Leaving out every picture, quote the data below exactly as it appears.
** Opening Data extract block **
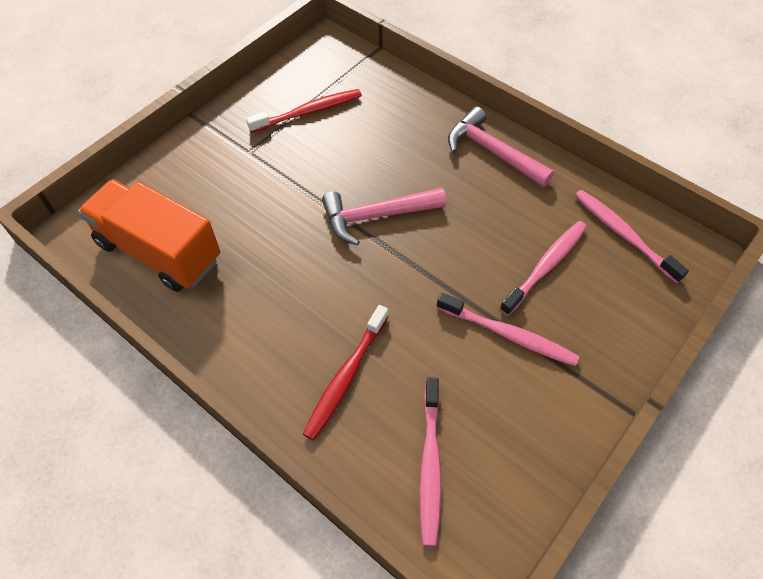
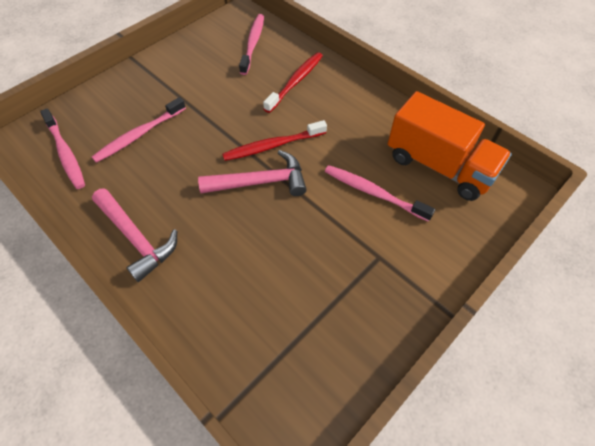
camera: 175 degrees left, 0 degrees up
(308, 112) = (317, 306): red toothbrush -> red toothbrush (272, 146)
(509, 335) = (185, 96): pink toothbrush -> pink toothbrush (373, 193)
** Closing Data extract block **
Expected answer:
camera: 175 degrees left, 0 degrees up
(308, 112) = (317, 306): red toothbrush -> red toothbrush (272, 146)
(509, 335) = (185, 96): pink toothbrush -> pink toothbrush (373, 193)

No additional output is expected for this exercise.